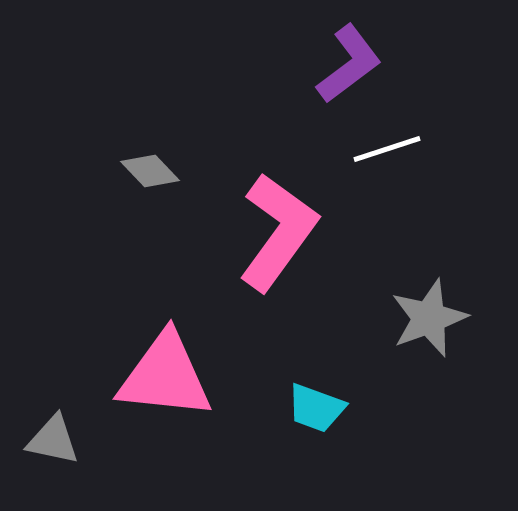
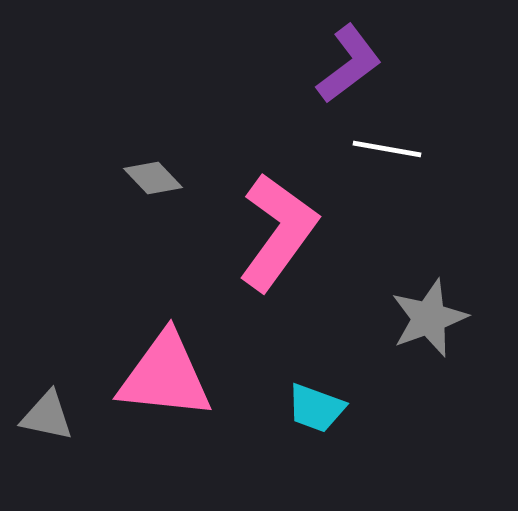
white line: rotated 28 degrees clockwise
gray diamond: moved 3 px right, 7 px down
gray triangle: moved 6 px left, 24 px up
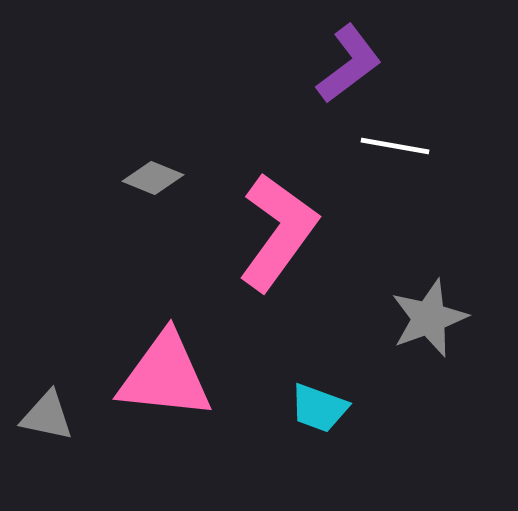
white line: moved 8 px right, 3 px up
gray diamond: rotated 24 degrees counterclockwise
cyan trapezoid: moved 3 px right
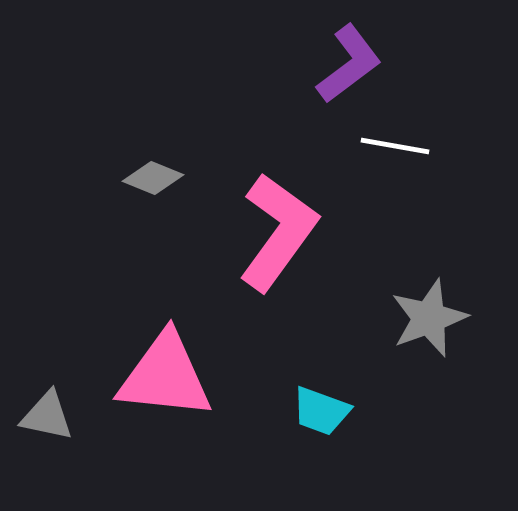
cyan trapezoid: moved 2 px right, 3 px down
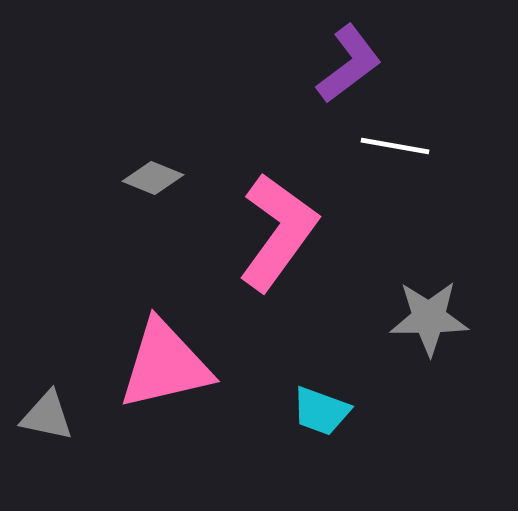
gray star: rotated 20 degrees clockwise
pink triangle: moved 11 px up; rotated 19 degrees counterclockwise
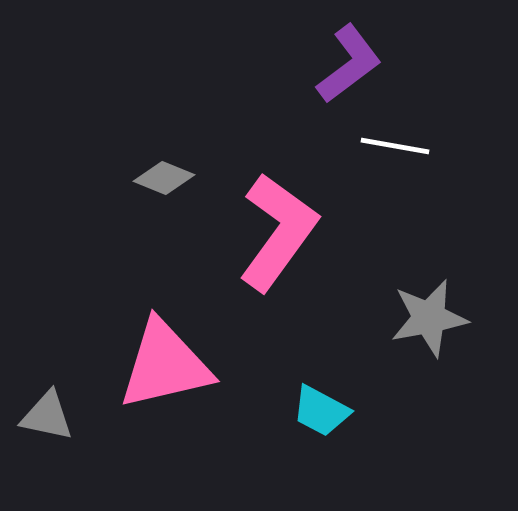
gray diamond: moved 11 px right
gray star: rotated 10 degrees counterclockwise
cyan trapezoid: rotated 8 degrees clockwise
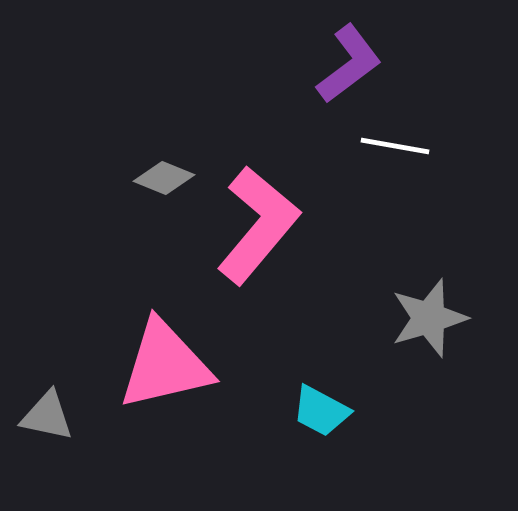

Task brief: Report how many lines in the entries contain the word "down". Give only the number.

Task output: 2